* Task to complete:
In the records below, find the line that contains "PIR1 pin OUT: TX0 -> D14" and the line that contains "LINE3: KY-033 -> QRE1113"; write out exactly those two lines and everything between them, without the pictures.
START Data supplied
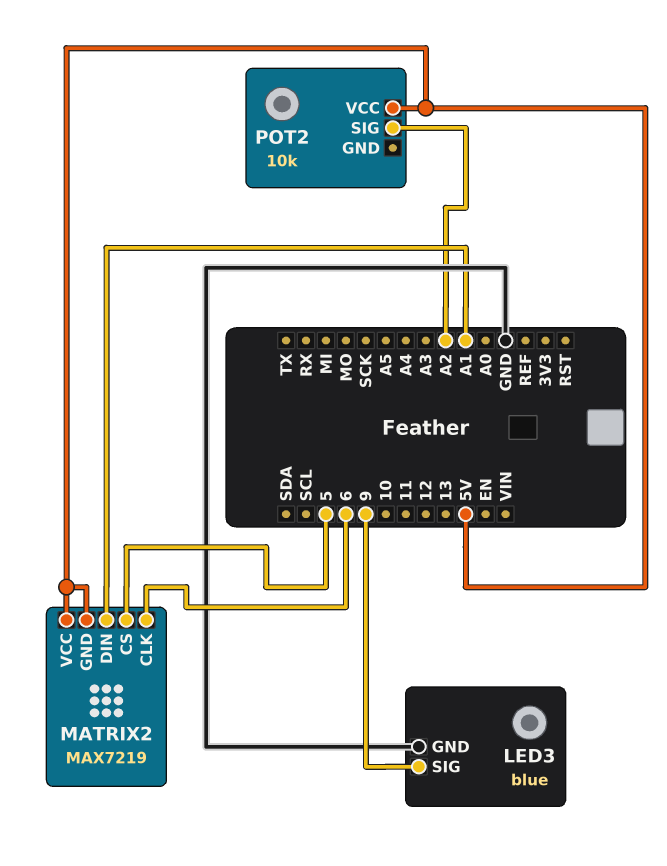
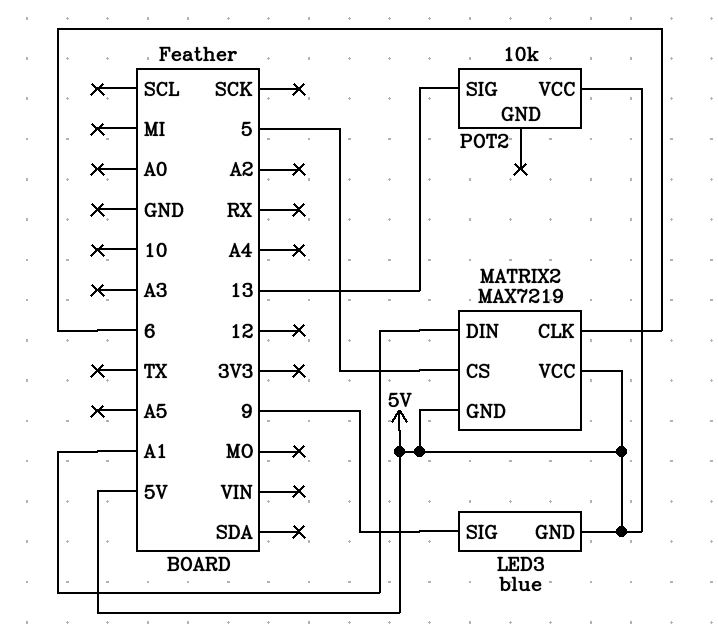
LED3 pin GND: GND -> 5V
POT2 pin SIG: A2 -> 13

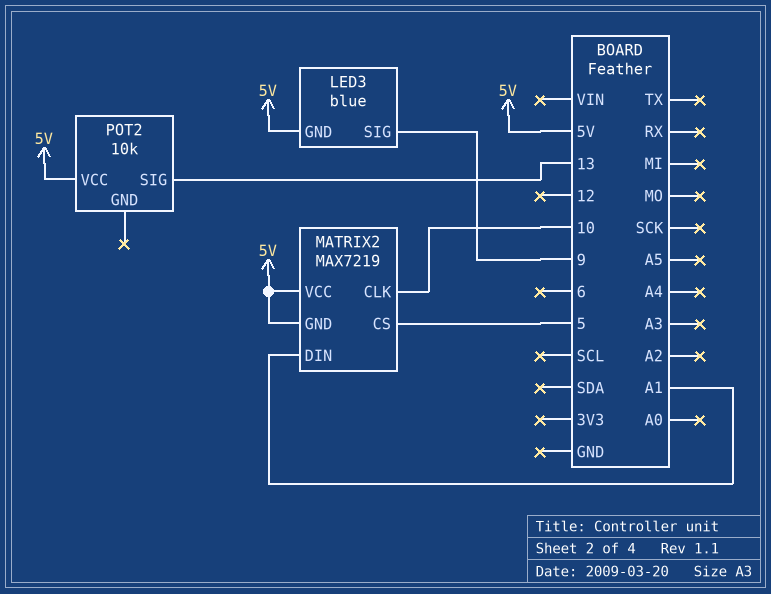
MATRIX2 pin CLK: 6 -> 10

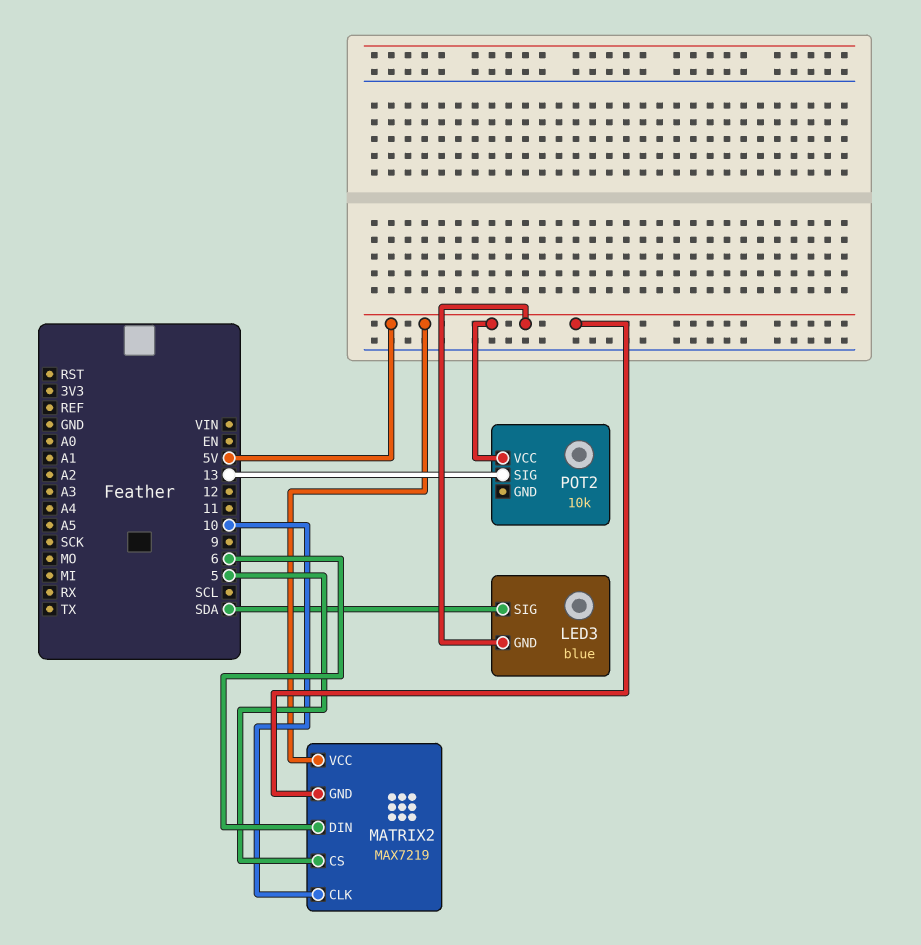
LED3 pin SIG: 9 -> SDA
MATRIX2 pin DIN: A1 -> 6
END Data supplied
START Data supplied
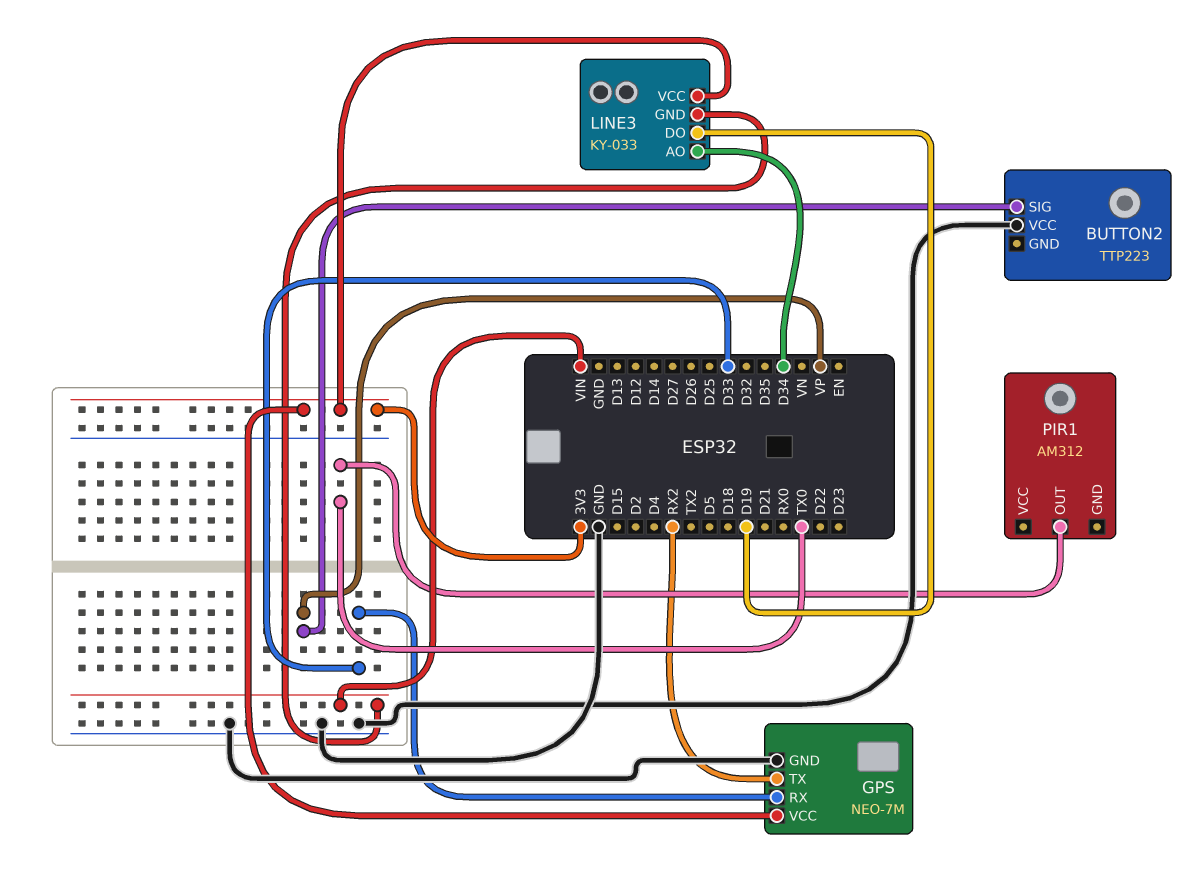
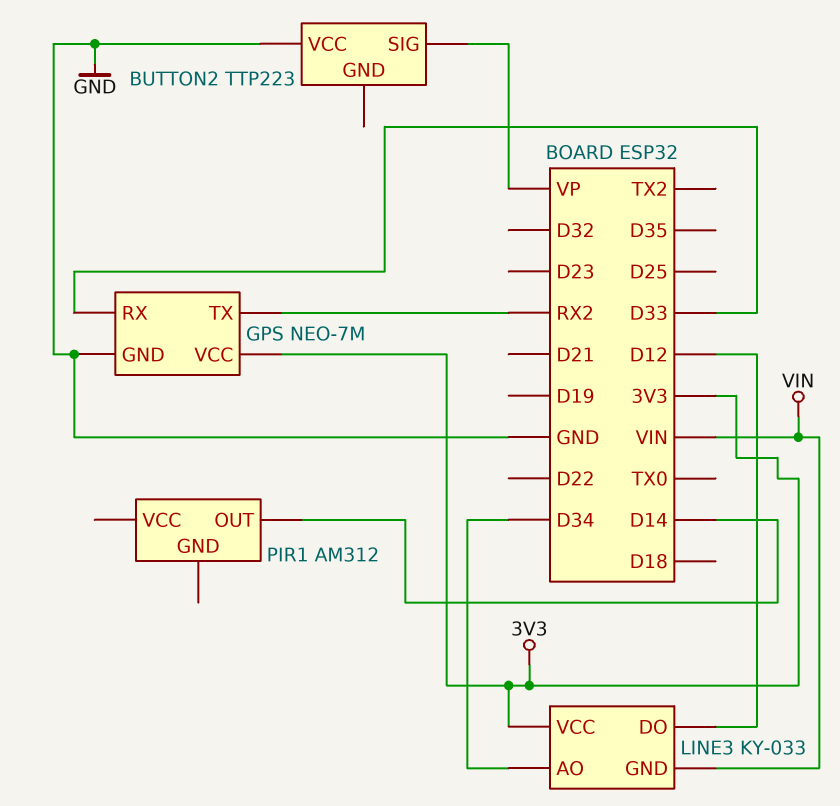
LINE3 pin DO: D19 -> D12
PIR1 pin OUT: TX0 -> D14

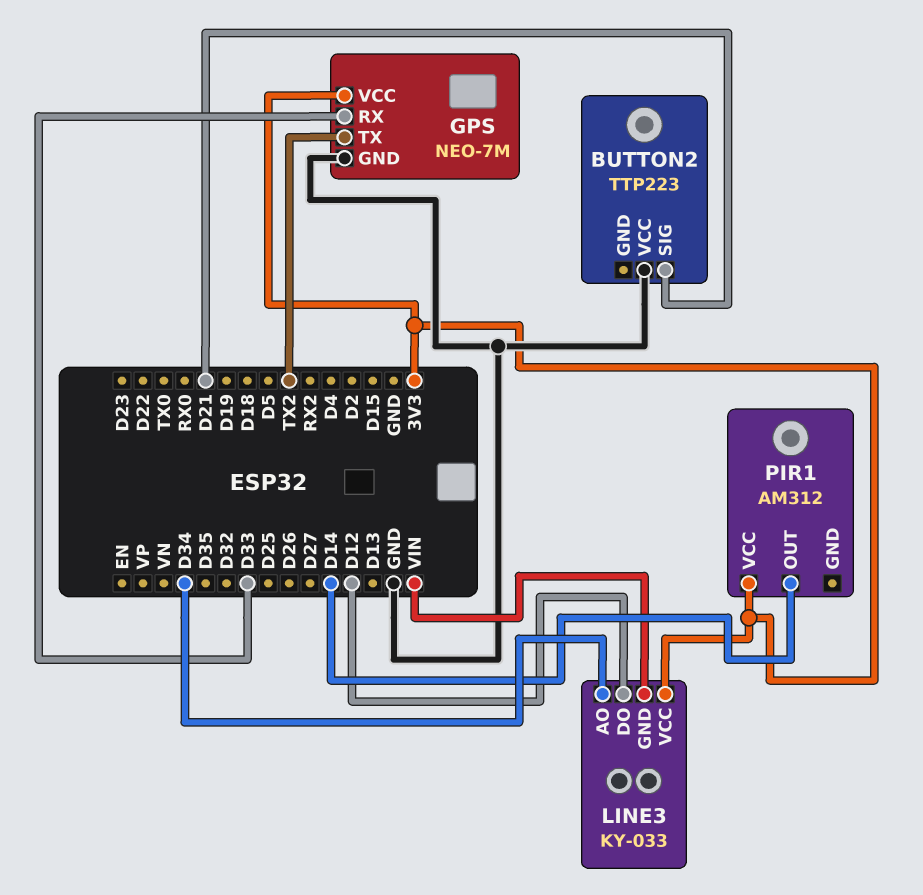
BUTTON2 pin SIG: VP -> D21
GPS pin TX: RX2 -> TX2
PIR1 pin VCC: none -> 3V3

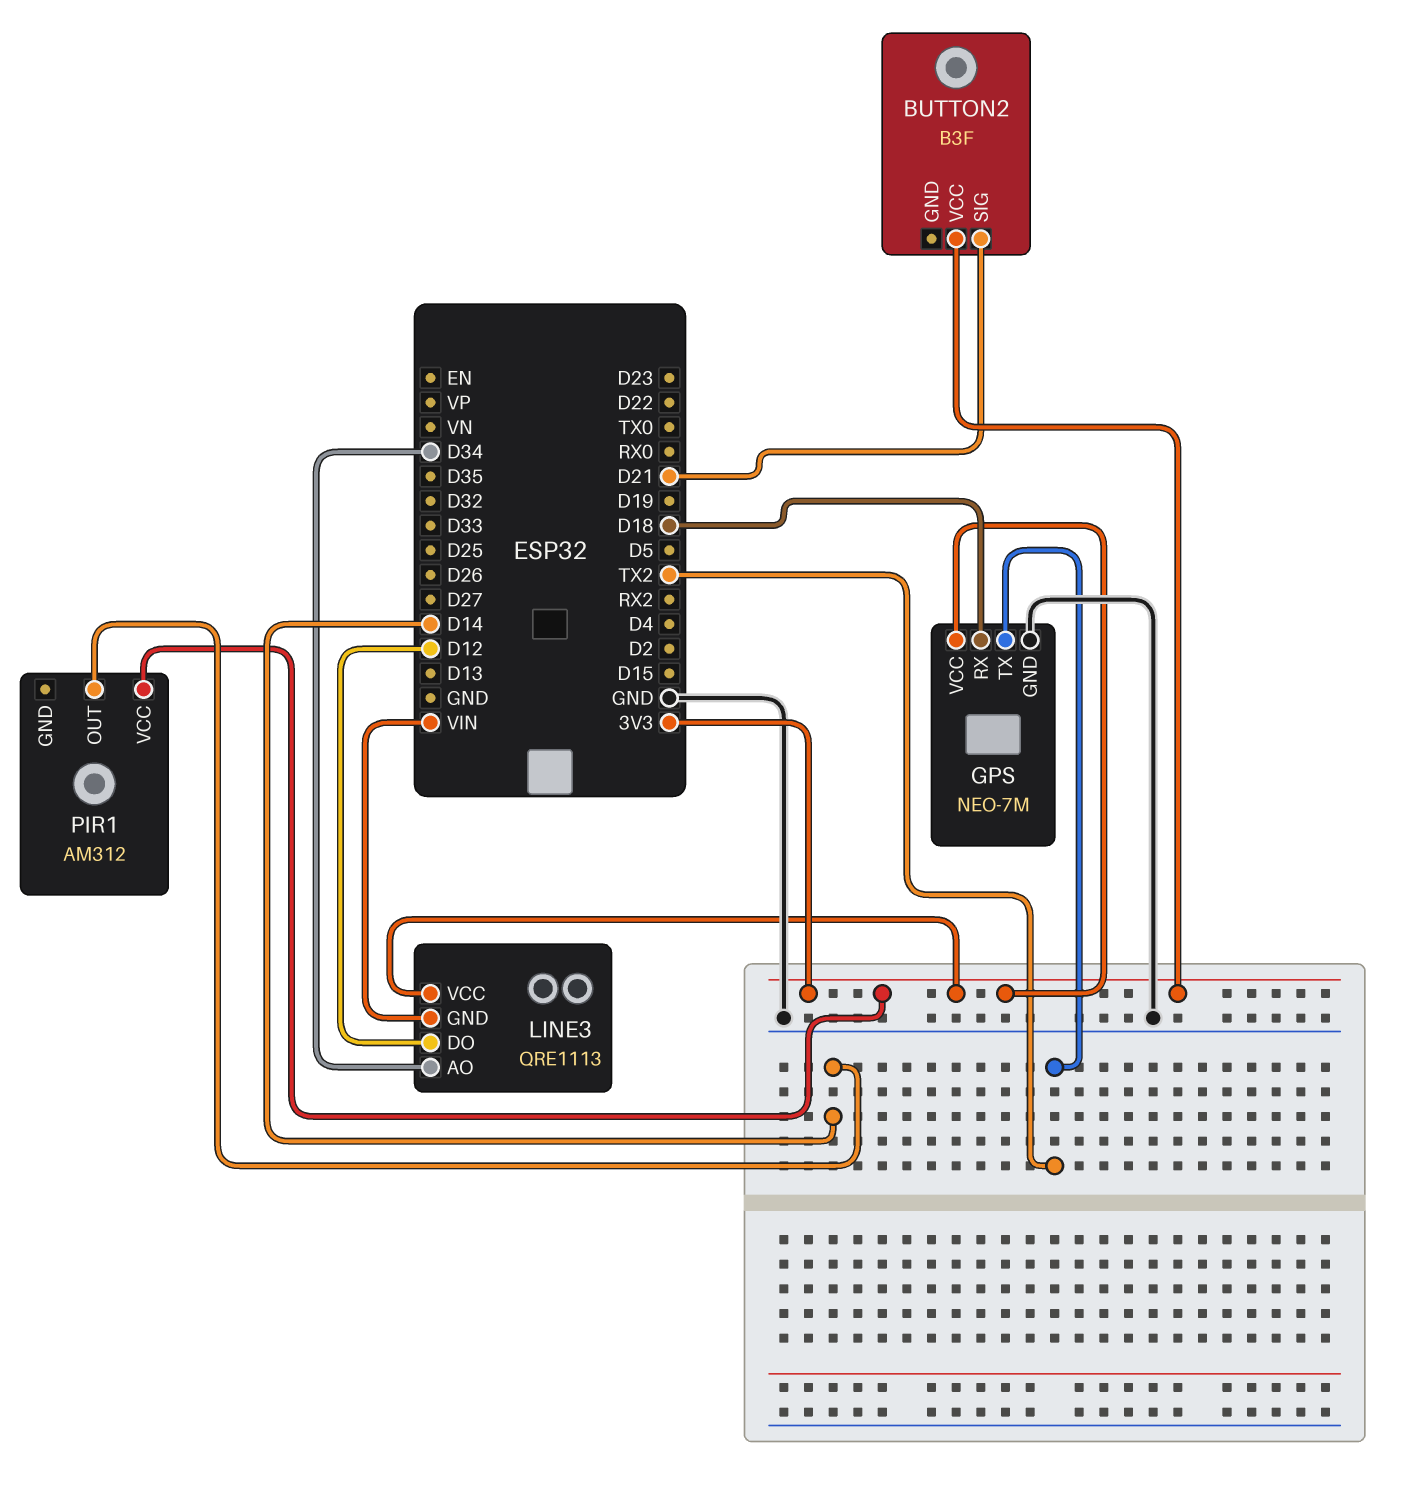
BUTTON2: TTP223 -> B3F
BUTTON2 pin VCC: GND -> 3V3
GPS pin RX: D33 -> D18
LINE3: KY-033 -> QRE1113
END Data supplied
* Result below:
PIR1 pin OUT: TX0 -> D14

BUTTON2 pin SIG: VP -> D21
GPS pin TX: RX2 -> TX2
PIR1 pin VCC: none -> 3V3

BUTTON2: TTP223 -> B3F
BUTTON2 pin VCC: GND -> 3V3
GPS pin RX: D33 -> D18
LINE3: KY-033 -> QRE1113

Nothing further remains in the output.